Instructions to follow: Where the records below reach the line containing "camera_right=-155 camera_up=15", start transcribing, and end with the line containing "type=missing; before=GreyDrum; pos1=199,124,310,211", exactly and with nothing else added.

Data under study:
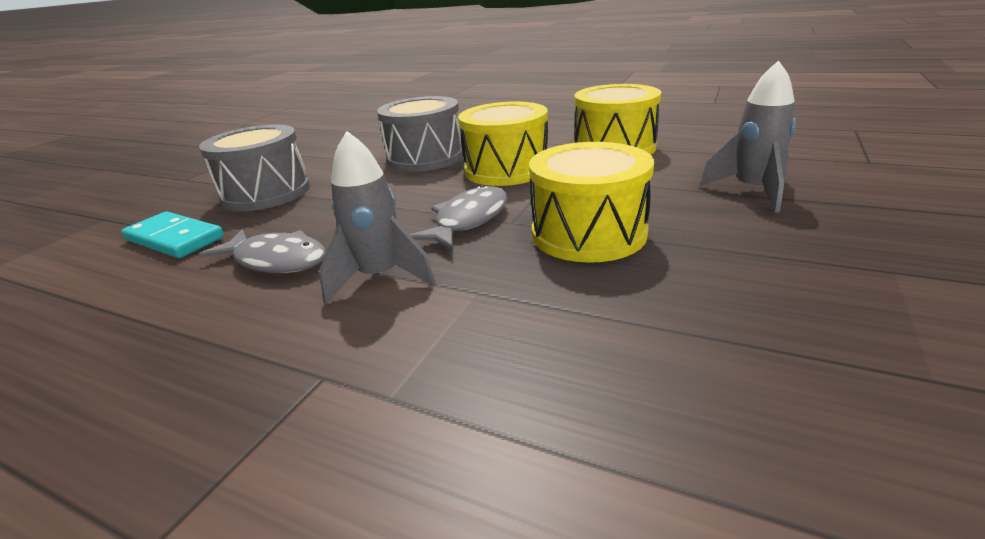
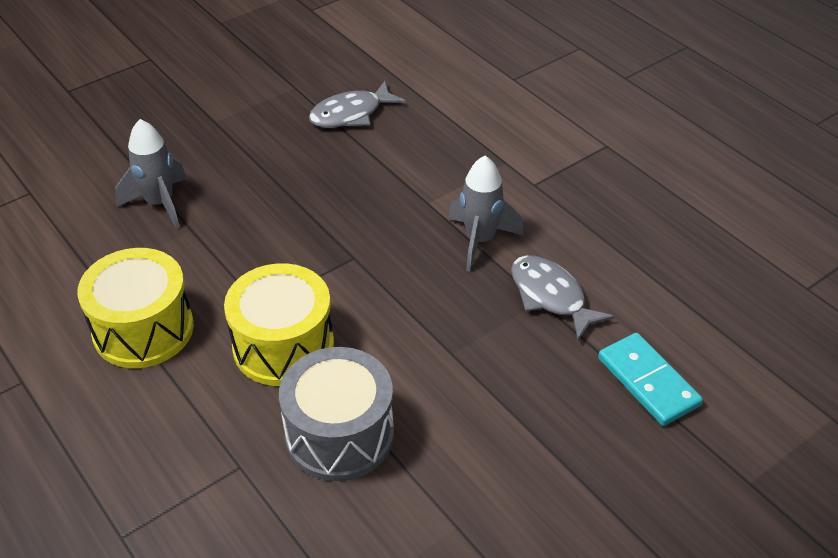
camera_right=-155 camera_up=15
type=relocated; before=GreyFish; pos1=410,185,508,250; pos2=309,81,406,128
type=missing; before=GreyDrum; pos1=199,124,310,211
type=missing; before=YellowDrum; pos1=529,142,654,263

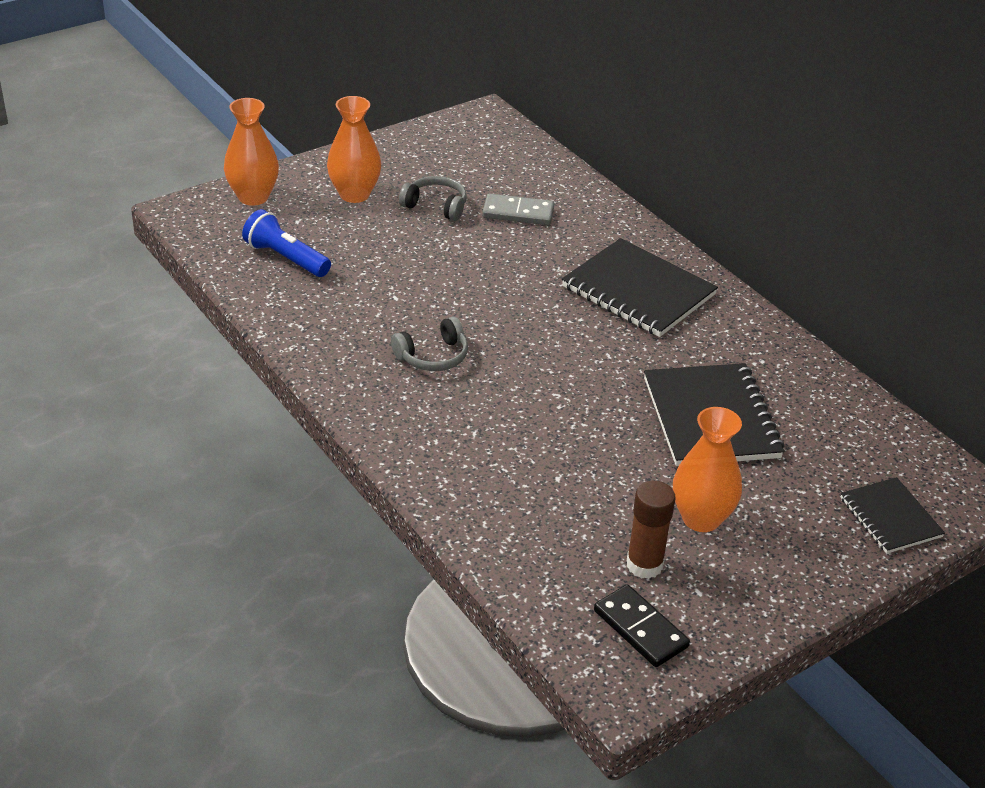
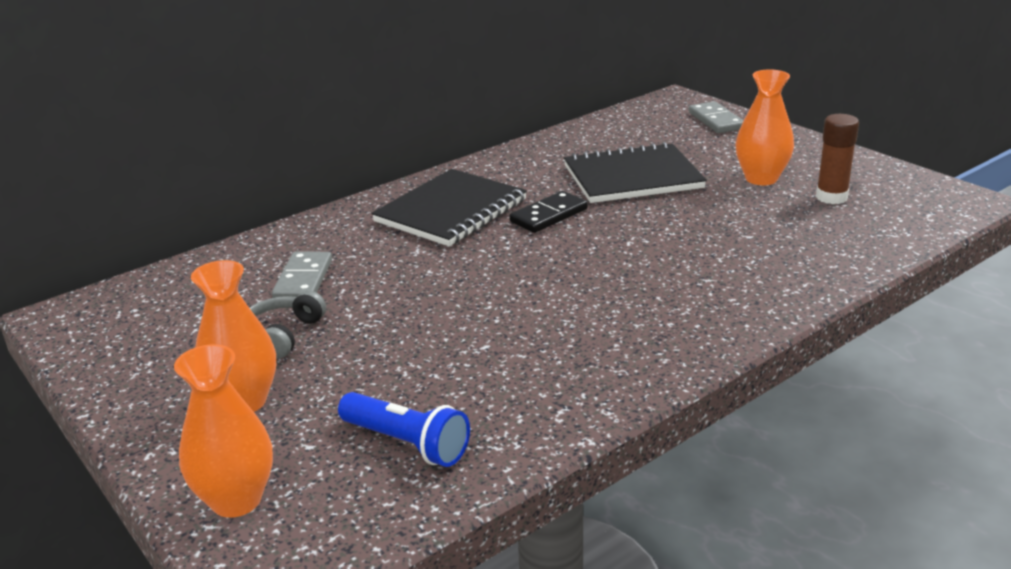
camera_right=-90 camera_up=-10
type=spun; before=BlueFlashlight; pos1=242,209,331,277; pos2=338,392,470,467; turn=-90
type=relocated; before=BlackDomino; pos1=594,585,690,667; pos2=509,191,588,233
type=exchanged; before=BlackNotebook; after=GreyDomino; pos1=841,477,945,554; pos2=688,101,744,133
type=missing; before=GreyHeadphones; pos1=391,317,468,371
--
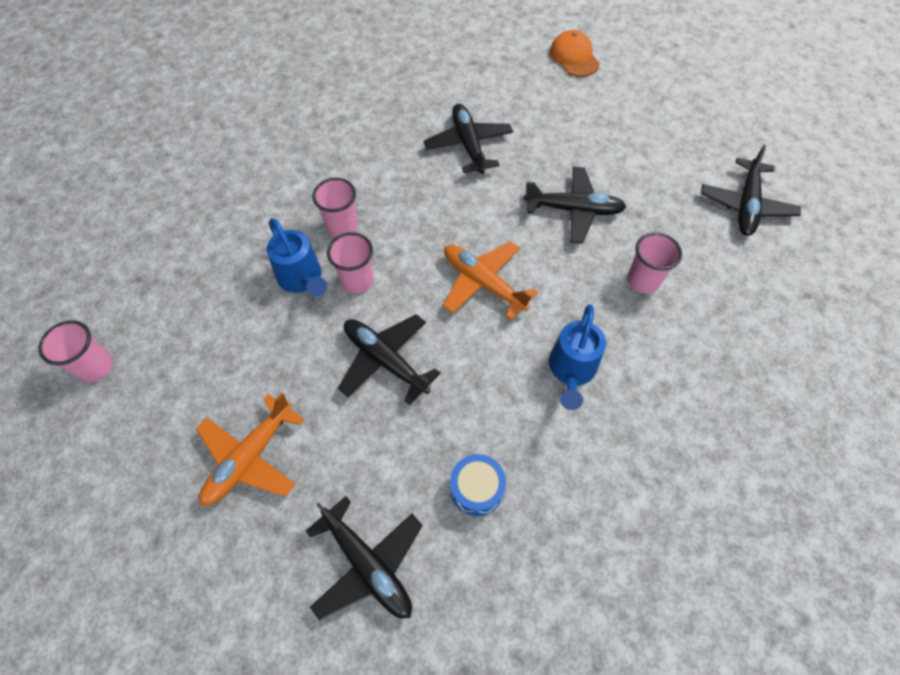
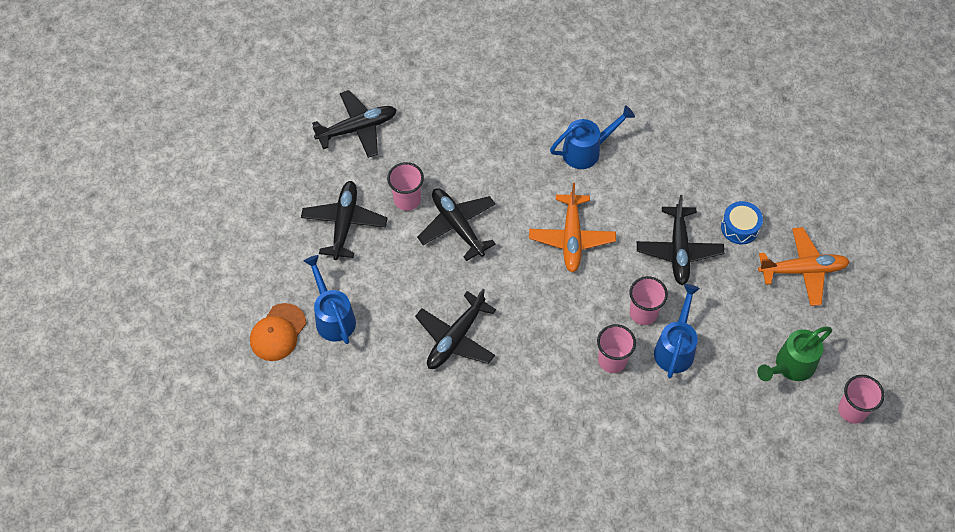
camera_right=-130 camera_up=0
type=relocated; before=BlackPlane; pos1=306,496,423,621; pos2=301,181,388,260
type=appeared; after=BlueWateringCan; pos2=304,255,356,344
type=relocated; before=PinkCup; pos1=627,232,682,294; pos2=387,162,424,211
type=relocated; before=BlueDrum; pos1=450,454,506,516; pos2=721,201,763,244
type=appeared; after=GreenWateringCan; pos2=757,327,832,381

Completed task:
camera_right=-155 camera_up=15
type=relocated; before=GreyFish; pos1=410,185,508,250; pos2=309,81,406,128
type=missing; before=GreyDrum; pos1=199,124,310,211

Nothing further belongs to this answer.